**Records supplied**
Start of Block
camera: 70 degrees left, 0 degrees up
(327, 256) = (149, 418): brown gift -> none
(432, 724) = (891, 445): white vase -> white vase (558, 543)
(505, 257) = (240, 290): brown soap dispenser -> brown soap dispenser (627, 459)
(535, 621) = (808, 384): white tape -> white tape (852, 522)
End of Block
Start of Block
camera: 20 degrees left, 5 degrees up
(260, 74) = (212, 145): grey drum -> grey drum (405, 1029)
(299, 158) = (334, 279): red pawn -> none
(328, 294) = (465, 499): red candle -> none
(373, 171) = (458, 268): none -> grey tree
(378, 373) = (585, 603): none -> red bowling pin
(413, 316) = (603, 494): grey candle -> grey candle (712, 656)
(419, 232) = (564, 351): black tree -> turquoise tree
End of Block
Start of Block
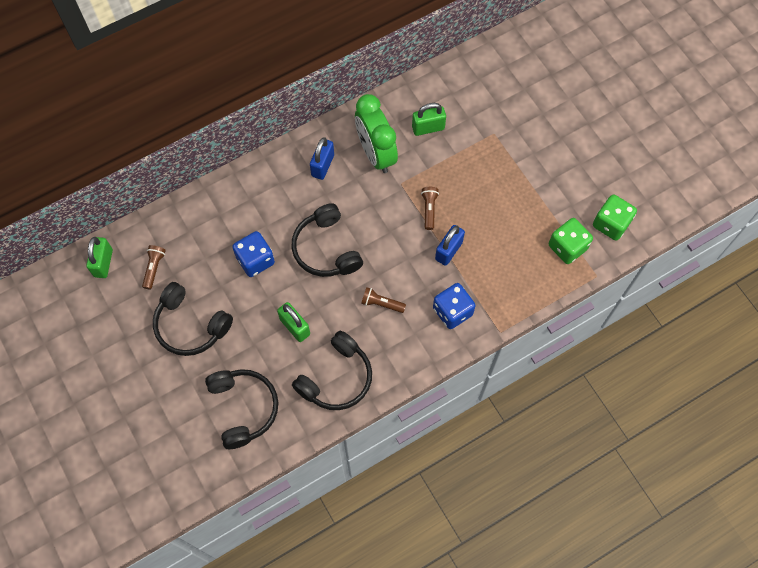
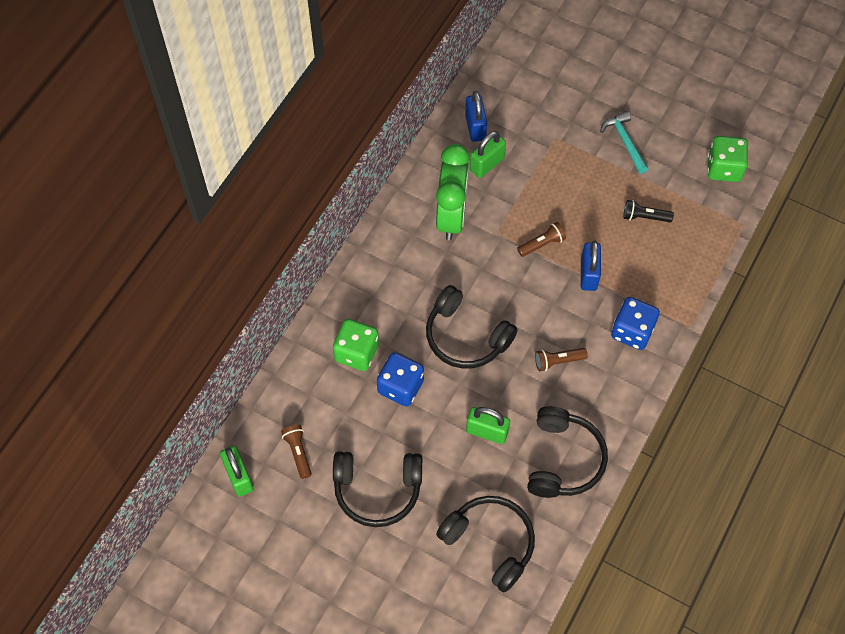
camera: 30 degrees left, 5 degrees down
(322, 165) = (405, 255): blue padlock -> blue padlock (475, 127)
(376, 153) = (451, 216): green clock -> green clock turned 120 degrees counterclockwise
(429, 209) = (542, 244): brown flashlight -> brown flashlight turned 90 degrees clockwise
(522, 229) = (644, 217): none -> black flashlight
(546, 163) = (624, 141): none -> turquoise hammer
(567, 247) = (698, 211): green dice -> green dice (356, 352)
End of Block
**Work order**
Out of the data above, set down the lines from the one with "(376, 153) = (451, 216): green" to the one with "(567, 247) = (698, 211): green", both included, exactly as written and with no additions.

**Result**
(376, 153) = (451, 216): green clock -> green clock turned 120 degrees counterclockwise
(429, 209) = (542, 244): brown flashlight -> brown flashlight turned 90 degrees clockwise
(522, 229) = (644, 217): none -> black flashlight
(546, 163) = (624, 141): none -> turquoise hammer
(567, 247) = (698, 211): green dice -> green dice (356, 352)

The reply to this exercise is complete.